- _DIRECTIONS_
Below this line is a set of entries; quote exactly the lines from the line that contains "camera: 15 degrees left, 0 degrees up" to the line that contains "- → yellow drum 558,281", both lines included.

Items from a data source:
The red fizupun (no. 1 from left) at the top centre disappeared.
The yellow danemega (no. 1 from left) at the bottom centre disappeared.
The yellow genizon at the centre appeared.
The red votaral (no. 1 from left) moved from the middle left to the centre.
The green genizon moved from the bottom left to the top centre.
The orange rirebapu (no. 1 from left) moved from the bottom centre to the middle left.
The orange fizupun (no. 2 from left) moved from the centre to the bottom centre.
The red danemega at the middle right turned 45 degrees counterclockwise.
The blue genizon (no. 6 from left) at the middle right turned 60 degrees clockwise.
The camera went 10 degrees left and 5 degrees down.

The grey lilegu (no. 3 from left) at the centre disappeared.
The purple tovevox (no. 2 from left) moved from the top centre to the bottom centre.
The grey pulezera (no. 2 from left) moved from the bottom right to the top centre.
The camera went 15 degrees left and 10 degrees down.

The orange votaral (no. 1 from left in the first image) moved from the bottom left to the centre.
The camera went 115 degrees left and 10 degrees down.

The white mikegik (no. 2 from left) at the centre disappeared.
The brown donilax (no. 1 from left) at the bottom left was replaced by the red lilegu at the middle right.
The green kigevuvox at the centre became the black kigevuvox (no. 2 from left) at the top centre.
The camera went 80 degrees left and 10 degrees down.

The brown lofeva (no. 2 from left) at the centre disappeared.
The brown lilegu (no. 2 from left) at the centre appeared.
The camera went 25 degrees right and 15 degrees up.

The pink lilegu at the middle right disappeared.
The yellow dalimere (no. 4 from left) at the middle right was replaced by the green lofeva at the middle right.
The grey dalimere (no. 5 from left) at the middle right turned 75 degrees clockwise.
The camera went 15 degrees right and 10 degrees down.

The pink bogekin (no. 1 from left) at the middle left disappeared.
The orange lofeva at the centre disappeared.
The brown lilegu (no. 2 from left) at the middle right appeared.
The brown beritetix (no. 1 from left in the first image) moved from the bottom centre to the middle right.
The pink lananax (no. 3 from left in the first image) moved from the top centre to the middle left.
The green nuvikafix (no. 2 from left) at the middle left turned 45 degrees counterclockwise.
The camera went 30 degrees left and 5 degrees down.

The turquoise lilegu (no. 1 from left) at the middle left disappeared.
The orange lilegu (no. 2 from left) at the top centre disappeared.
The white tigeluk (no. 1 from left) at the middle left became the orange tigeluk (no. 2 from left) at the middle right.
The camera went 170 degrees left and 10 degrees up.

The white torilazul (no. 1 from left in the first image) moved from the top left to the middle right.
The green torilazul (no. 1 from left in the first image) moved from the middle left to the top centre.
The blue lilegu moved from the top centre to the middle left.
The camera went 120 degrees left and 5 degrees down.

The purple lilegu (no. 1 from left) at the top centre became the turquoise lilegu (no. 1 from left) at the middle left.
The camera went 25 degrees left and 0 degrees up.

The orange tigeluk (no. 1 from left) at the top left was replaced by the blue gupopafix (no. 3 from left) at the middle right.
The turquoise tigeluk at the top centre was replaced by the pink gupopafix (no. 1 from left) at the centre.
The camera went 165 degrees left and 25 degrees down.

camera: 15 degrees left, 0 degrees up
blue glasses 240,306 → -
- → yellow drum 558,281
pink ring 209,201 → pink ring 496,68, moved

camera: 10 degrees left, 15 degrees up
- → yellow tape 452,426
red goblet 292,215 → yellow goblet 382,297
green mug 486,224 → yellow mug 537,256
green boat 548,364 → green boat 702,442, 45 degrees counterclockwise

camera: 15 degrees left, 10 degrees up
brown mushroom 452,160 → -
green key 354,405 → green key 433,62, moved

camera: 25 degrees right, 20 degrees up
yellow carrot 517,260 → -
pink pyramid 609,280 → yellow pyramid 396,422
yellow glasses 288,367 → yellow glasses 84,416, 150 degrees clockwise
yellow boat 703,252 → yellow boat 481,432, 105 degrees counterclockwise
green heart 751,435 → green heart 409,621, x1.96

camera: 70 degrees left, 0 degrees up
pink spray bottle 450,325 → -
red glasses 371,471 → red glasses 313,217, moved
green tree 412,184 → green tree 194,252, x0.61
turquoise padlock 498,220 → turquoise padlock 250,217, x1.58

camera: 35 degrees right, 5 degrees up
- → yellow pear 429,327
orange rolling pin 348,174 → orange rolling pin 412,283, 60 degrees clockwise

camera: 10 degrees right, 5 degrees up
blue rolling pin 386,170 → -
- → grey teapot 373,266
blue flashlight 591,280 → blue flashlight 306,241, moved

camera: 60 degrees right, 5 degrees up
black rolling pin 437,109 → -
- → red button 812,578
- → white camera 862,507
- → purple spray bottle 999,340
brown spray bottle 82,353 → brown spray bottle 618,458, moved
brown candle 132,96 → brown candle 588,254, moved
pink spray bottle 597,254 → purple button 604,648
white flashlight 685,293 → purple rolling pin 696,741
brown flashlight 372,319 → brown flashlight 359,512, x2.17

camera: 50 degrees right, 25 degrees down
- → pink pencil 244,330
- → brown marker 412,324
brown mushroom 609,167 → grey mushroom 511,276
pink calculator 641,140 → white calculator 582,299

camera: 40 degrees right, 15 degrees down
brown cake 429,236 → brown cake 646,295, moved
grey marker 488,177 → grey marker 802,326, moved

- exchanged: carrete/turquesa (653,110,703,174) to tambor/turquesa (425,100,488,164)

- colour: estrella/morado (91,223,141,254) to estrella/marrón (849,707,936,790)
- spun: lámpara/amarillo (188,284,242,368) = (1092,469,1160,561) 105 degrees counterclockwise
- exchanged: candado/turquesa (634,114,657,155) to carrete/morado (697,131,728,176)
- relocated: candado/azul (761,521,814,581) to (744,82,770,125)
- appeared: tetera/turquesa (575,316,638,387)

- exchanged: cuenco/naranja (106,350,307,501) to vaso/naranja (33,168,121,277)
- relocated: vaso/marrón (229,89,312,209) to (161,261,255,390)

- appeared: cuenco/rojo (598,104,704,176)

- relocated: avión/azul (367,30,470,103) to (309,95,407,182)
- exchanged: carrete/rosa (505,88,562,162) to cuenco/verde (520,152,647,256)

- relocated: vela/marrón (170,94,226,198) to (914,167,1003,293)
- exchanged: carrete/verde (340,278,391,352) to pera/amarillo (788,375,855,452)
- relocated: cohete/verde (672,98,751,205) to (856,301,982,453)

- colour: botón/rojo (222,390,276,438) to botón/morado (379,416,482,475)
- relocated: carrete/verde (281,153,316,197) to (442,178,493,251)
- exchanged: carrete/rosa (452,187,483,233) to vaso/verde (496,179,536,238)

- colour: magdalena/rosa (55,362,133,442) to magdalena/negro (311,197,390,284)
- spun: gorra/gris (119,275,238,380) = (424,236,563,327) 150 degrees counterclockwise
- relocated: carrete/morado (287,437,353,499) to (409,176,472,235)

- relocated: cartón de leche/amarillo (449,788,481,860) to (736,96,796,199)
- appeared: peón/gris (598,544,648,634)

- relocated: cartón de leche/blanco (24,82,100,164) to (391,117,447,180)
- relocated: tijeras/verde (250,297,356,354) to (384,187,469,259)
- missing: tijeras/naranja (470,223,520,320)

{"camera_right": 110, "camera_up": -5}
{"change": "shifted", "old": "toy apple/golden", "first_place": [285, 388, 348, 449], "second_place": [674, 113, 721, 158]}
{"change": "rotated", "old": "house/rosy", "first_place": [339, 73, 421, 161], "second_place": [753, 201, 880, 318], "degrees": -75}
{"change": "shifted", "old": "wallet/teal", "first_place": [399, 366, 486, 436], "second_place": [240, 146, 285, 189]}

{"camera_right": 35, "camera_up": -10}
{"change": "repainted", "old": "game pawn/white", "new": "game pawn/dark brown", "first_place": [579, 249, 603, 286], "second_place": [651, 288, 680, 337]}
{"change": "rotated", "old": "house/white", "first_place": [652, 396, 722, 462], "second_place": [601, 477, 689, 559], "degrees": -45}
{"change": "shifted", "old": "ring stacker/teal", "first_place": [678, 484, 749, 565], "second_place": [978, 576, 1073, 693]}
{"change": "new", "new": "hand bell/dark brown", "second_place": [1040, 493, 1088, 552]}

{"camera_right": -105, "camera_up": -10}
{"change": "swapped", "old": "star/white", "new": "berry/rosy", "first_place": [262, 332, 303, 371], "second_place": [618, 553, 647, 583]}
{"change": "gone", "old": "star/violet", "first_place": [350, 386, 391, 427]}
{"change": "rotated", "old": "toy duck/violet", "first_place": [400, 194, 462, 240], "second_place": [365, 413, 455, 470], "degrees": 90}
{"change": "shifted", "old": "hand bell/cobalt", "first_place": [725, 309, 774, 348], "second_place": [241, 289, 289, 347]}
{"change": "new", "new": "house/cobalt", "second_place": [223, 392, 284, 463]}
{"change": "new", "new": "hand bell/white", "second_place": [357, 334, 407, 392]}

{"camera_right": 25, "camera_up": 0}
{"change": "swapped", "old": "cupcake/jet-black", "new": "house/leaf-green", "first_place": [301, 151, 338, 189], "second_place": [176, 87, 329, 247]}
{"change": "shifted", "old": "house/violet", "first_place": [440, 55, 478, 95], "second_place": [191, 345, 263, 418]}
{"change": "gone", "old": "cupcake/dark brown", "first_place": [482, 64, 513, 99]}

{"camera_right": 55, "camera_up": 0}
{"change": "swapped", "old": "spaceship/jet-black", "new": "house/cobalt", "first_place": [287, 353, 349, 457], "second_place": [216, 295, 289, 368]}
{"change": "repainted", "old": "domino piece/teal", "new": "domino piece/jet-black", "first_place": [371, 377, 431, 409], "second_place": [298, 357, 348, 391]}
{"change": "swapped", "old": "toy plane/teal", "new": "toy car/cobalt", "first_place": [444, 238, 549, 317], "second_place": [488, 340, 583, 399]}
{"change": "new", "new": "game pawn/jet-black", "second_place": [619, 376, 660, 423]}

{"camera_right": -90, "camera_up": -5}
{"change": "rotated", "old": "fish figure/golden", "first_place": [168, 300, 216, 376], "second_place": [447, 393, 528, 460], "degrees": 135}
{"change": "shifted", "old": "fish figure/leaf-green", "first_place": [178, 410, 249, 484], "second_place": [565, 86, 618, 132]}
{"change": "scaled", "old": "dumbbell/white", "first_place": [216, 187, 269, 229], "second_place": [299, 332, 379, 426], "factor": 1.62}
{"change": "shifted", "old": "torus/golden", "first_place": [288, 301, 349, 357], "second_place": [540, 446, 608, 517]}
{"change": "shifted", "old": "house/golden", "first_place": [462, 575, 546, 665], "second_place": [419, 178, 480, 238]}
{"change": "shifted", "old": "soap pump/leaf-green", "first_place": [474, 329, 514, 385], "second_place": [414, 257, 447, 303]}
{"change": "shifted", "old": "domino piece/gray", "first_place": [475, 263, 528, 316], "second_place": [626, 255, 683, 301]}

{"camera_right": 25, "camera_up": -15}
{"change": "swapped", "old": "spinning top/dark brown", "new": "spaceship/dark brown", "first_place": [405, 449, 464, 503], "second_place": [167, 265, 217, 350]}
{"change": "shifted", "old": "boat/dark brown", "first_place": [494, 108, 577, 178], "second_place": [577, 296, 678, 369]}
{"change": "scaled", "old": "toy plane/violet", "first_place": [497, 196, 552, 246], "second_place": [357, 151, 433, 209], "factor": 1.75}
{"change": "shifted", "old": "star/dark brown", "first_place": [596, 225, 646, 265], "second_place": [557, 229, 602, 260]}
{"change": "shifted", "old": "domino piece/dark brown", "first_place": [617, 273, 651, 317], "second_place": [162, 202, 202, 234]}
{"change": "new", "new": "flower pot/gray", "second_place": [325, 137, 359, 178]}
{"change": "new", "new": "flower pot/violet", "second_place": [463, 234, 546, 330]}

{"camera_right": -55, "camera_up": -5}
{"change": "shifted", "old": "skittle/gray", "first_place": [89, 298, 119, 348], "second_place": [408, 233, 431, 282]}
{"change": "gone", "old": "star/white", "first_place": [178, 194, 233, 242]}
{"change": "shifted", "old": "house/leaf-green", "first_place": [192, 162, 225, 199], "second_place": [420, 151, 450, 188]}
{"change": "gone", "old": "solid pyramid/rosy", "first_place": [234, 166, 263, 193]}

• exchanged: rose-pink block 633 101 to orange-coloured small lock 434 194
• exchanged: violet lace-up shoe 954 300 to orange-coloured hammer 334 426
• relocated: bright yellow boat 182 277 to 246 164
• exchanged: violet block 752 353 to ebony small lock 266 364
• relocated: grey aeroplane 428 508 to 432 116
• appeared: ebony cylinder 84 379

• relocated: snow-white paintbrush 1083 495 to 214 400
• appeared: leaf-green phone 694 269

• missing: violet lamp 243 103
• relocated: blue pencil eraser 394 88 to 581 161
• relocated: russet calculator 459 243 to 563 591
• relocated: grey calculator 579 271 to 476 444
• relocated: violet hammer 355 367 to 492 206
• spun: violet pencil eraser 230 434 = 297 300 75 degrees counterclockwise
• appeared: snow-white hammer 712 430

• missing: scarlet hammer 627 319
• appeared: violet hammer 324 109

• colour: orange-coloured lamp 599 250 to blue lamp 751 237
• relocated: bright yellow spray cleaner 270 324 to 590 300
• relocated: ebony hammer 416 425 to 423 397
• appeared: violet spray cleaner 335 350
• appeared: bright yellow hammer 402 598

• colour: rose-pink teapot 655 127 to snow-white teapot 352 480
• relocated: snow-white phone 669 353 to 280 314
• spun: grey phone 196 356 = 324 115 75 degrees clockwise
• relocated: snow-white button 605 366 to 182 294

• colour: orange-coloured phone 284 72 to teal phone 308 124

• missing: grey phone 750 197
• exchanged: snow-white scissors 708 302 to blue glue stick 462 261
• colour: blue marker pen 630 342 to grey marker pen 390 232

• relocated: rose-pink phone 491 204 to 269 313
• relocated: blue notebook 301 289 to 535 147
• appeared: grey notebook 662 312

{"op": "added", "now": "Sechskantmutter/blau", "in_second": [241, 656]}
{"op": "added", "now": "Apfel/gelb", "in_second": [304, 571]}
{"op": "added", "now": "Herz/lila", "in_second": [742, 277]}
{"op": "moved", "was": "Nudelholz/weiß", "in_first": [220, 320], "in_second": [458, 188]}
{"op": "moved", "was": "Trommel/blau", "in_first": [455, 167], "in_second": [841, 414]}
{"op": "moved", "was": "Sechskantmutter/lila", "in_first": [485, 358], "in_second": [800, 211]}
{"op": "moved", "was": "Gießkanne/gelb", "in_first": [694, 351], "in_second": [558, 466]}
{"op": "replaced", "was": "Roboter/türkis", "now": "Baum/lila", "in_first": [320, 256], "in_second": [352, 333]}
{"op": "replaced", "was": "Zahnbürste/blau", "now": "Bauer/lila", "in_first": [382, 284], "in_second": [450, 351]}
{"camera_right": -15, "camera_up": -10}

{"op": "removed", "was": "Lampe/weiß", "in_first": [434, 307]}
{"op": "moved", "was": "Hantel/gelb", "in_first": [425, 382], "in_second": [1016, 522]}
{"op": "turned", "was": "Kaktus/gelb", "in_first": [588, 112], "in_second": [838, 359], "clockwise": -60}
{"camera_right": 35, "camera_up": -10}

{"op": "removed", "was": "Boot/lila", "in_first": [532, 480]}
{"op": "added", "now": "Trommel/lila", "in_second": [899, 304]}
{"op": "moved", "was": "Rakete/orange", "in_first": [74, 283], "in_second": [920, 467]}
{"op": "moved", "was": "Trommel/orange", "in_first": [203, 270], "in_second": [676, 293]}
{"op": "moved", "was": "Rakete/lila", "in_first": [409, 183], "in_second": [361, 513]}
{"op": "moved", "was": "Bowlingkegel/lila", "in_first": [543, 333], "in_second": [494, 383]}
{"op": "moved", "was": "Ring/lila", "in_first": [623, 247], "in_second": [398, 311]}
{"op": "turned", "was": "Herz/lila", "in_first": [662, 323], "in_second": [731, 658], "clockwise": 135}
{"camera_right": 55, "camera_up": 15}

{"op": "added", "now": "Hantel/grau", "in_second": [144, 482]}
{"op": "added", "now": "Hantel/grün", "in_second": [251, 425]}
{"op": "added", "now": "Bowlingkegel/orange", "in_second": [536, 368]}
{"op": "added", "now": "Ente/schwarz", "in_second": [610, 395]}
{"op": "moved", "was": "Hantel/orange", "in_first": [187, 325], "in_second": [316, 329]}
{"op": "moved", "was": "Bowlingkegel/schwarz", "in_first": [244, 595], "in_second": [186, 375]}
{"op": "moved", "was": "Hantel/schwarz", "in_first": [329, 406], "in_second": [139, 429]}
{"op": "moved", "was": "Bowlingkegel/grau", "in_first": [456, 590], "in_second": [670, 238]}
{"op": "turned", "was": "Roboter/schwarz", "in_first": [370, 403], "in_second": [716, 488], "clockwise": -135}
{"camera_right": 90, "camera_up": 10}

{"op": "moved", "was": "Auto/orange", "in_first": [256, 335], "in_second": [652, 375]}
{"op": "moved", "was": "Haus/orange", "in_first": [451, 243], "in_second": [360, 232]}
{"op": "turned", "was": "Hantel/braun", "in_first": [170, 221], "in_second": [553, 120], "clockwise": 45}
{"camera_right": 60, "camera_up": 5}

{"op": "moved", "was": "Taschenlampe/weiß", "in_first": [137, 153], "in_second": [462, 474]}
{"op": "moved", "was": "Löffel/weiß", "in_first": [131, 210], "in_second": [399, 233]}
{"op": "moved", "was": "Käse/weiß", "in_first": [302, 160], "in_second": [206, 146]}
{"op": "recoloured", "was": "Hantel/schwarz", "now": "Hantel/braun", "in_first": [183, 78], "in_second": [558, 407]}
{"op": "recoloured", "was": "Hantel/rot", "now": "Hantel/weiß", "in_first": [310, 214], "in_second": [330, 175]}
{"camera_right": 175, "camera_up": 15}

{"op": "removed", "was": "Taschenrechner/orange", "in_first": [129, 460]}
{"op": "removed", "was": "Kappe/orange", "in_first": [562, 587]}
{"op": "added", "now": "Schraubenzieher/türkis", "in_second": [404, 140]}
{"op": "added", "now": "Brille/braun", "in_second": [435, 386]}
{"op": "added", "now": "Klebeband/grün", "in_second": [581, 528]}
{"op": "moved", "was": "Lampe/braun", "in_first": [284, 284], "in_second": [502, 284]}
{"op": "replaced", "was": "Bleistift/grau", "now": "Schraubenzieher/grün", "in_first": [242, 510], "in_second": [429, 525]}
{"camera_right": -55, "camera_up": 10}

- _RESULT OF THE EXERCISE_
camera: 15 degrees left, 0 degrees up
blue glasses 240,306 → -
- → yellow drum 558,281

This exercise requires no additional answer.